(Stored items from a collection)
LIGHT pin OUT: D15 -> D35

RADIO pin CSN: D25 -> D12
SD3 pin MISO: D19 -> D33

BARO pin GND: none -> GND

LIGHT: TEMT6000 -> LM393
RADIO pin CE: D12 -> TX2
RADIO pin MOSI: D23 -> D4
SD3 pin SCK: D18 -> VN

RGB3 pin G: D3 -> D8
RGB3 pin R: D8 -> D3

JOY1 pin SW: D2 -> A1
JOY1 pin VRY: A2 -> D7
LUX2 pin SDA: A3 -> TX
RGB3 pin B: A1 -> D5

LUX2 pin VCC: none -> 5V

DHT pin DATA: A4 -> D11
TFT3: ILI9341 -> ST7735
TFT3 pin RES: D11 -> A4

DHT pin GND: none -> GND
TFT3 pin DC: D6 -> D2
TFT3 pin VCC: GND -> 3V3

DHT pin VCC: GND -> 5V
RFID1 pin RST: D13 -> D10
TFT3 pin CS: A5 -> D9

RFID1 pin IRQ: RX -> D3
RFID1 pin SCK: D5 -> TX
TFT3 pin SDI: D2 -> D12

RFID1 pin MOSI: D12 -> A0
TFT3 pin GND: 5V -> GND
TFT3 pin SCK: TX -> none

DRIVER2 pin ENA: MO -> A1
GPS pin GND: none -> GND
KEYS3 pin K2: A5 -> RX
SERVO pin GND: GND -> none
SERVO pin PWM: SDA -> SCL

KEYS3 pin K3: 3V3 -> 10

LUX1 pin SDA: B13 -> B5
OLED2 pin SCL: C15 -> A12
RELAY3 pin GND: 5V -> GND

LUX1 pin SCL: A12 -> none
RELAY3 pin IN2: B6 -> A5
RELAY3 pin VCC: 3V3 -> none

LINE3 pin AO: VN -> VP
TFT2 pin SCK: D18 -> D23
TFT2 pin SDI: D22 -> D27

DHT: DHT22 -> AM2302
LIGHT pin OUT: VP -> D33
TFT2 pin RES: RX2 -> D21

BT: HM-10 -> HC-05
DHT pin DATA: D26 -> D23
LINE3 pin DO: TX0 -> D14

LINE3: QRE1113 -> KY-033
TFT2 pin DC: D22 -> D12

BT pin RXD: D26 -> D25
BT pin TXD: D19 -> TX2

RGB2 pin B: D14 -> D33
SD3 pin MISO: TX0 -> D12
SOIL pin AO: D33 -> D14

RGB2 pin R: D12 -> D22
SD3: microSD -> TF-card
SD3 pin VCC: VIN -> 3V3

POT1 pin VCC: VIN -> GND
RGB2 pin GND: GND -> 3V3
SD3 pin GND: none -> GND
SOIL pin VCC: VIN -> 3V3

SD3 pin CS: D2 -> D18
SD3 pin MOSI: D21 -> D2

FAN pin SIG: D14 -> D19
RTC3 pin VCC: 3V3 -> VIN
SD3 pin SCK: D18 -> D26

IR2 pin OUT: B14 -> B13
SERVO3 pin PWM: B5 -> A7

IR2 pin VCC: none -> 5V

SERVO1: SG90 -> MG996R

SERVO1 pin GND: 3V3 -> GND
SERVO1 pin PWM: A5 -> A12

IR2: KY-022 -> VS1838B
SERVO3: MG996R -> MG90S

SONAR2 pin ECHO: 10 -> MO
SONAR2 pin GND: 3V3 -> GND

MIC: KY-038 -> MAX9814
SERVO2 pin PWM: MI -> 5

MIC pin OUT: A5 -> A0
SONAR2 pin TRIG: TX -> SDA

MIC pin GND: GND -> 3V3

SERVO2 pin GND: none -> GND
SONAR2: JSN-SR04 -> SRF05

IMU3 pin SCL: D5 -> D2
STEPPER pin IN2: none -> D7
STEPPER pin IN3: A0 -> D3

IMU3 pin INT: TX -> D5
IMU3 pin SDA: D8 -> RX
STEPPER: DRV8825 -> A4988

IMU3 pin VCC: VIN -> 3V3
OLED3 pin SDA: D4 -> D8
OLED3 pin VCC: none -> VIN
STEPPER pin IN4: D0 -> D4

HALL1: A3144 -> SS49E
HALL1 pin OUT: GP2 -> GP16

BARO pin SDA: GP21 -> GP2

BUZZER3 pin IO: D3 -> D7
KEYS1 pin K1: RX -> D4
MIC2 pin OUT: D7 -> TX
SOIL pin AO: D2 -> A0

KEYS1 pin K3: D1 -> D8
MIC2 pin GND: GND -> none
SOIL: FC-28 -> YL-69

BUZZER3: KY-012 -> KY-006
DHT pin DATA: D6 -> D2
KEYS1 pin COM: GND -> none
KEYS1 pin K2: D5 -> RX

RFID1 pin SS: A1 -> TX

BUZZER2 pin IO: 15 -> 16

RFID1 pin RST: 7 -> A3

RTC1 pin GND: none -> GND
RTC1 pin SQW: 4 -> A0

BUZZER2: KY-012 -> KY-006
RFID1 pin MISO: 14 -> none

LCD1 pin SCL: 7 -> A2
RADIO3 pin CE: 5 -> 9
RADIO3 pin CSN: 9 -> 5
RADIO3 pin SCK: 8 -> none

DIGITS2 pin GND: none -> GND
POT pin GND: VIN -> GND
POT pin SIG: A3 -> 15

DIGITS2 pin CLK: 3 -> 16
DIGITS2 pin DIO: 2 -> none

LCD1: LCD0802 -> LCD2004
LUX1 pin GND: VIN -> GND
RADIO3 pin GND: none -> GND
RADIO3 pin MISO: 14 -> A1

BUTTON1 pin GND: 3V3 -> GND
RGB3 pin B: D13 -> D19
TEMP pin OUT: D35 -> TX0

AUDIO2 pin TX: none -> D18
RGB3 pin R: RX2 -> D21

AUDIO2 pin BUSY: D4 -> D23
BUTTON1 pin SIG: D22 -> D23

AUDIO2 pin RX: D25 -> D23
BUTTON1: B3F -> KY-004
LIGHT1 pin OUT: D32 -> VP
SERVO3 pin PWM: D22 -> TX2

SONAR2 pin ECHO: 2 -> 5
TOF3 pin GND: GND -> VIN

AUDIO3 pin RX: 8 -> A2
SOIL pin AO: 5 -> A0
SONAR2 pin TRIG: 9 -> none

### Instructions for the task
Return nothing but the lines from the top of the records above through the line that has "RELAY3 pin VCC: 3V3 -> none". Keep each one exact.

### Task answer
LIGHT pin OUT: D15 -> D35

RADIO pin CSN: D25 -> D12
SD3 pin MISO: D19 -> D33

BARO pin GND: none -> GND

LIGHT: TEMT6000 -> LM393
RADIO pin CE: D12 -> TX2
RADIO pin MOSI: D23 -> D4
SD3 pin SCK: D18 -> VN

RGB3 pin G: D3 -> D8
RGB3 pin R: D8 -> D3

JOY1 pin SW: D2 -> A1
JOY1 pin VRY: A2 -> D7
LUX2 pin SDA: A3 -> TX
RGB3 pin B: A1 -> D5

LUX2 pin VCC: none -> 5V

DHT pin DATA: A4 -> D11
TFT3: ILI9341 -> ST7735
TFT3 pin RES: D11 -> A4

DHT pin GND: none -> GND
TFT3 pin DC: D6 -> D2
TFT3 pin VCC: GND -> 3V3

DHT pin VCC: GND -> 5V
RFID1 pin RST: D13 -> D10
TFT3 pin CS: A5 -> D9

RFID1 pin IRQ: RX -> D3
RFID1 pin SCK: D5 -> TX
TFT3 pin SDI: D2 -> D12

RFID1 pin MOSI: D12 -> A0
TFT3 pin GND: 5V -> GND
TFT3 pin SCK: TX -> none

DRIVER2 pin ENA: MO -> A1
GPS pin GND: none -> GND
KEYS3 pin K2: A5 -> RX
SERVO pin GND: GND -> none
SERVO pin PWM: SDA -> SCL

KEYS3 pin K3: 3V3 -> 10

LUX1 pin SDA: B13 -> B5
OLED2 pin SCL: C15 -> A12
RELAY3 pin GND: 5V -> GND

LUX1 pin SCL: A12 -> none
RELAY3 pin IN2: B6 -> A5
RELAY3 pin VCC: 3V3 -> none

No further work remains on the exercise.